▶ [WHAT NEEDS TO BE DONE]
Each line below must be transcribed exactly, and no picture may appear in the transcription.
---------- DATASET ENTRIES ----------
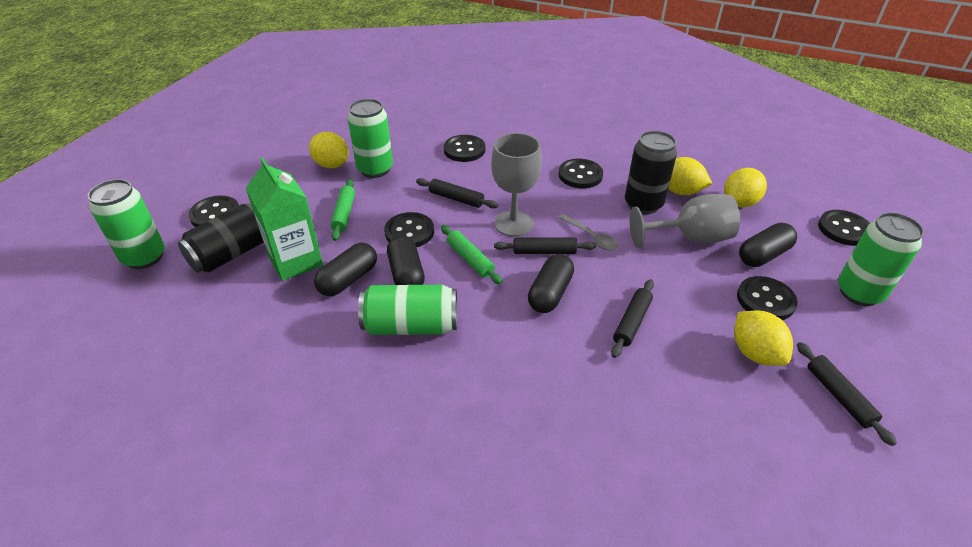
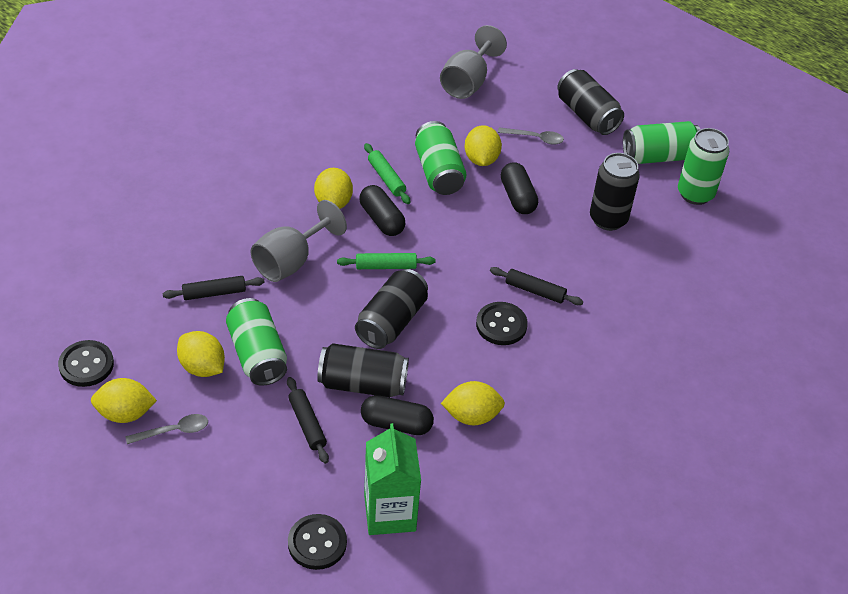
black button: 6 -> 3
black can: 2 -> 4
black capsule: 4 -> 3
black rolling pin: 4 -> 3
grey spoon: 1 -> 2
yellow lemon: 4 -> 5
----------
▶ [YOUR SOLUTION]
black button: 6 -> 3
black can: 2 -> 4
black capsule: 4 -> 3
black rolling pin: 4 -> 3
grey spoon: 1 -> 2
yellow lemon: 4 -> 5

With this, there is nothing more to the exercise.